TASK DIRECTIONS: Exclude the pictures, then repeat exactly each line from the one containing "type=shifted; before=WHITE NUT;" to the final line of the records that follow.

[SUPPLIED DATA]

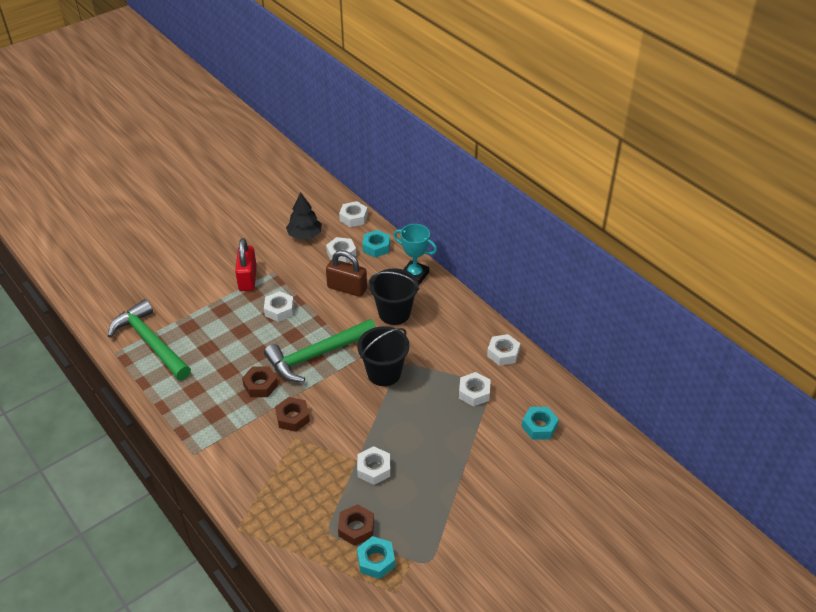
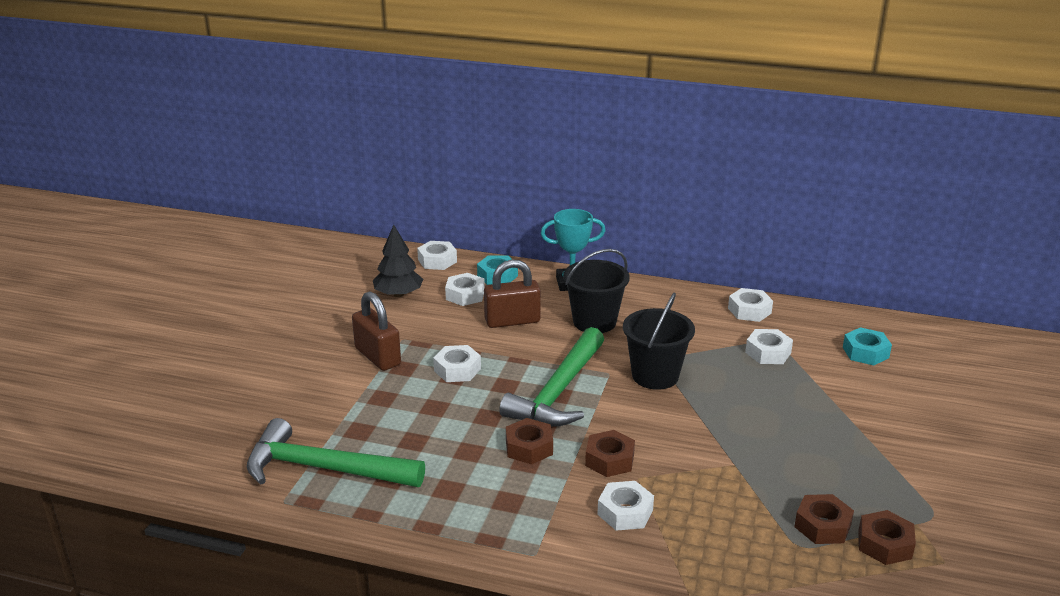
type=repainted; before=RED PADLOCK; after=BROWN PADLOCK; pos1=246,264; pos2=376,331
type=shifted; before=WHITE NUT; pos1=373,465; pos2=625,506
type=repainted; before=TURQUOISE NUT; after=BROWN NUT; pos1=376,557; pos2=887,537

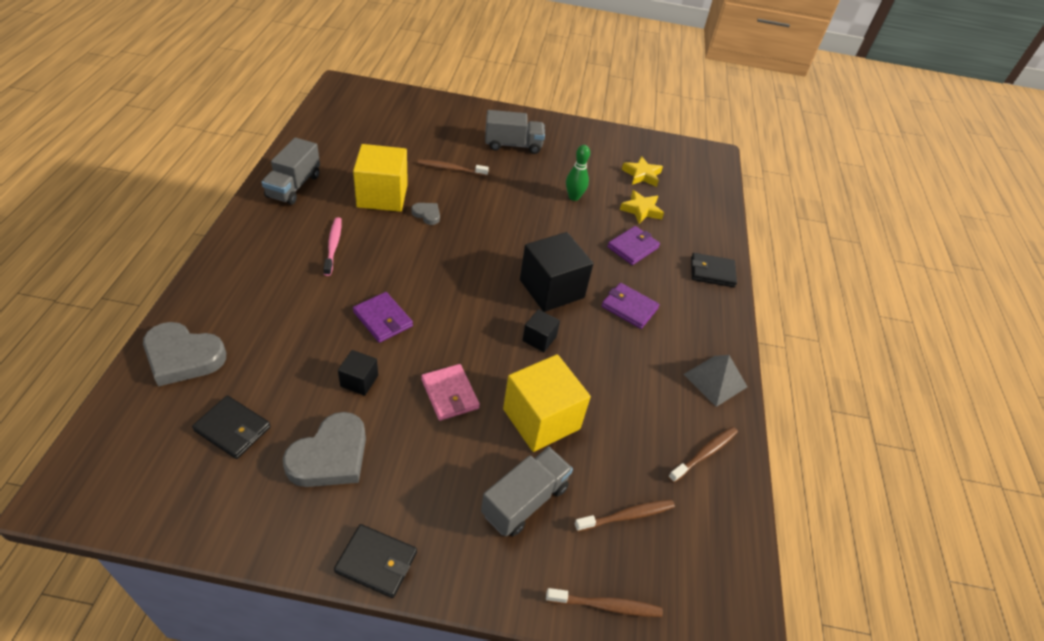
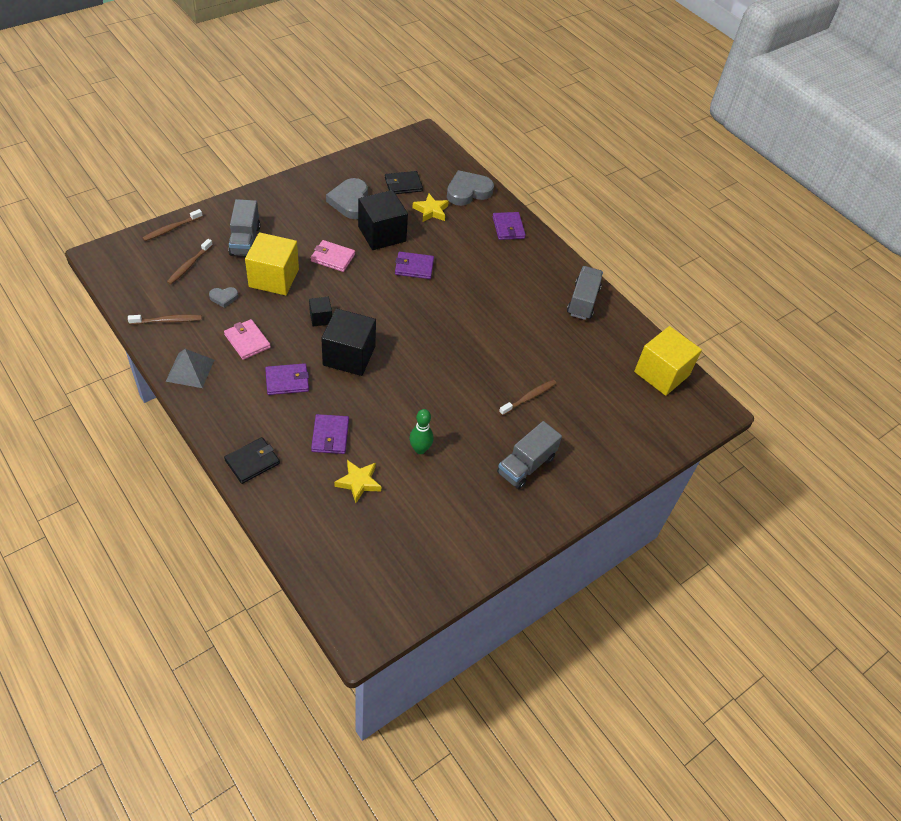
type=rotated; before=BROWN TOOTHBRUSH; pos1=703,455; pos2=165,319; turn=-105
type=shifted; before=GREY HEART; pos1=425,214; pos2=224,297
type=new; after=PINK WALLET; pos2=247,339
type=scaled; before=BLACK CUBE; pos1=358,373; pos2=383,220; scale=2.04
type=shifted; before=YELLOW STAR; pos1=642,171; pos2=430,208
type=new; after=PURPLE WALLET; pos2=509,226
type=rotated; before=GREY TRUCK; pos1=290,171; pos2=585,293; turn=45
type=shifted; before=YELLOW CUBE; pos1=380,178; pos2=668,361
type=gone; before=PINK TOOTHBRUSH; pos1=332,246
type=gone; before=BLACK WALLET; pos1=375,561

[/SUPPLIED DATA]

THE COMPLETED TASK:
type=shifted; before=WHITE NUT; pos1=373,465; pos2=625,506
type=repainted; before=TURQUOISE NUT; after=BROWN NUT; pos1=376,557; pos2=887,537

type=rotated; before=BROWN TOOTHBRUSH; pos1=703,455; pos2=165,319; turn=-105
type=shifted; before=GREY HEART; pos1=425,214; pos2=224,297
type=new; after=PINK WALLET; pos2=247,339
type=scaled; before=BLACK CUBE; pos1=358,373; pos2=383,220; scale=2.04
type=shifted; before=YELLOW STAR; pos1=642,171; pos2=430,208
type=new; after=PURPLE WALLET; pos2=509,226
type=rotated; before=GREY TRUCK; pos1=290,171; pos2=585,293; turn=45
type=shifted; before=YELLOW CUBE; pos1=380,178; pos2=668,361
type=gone; before=PINK TOOTHBRUSH; pos1=332,246
type=gone; before=BLACK WALLET; pos1=375,561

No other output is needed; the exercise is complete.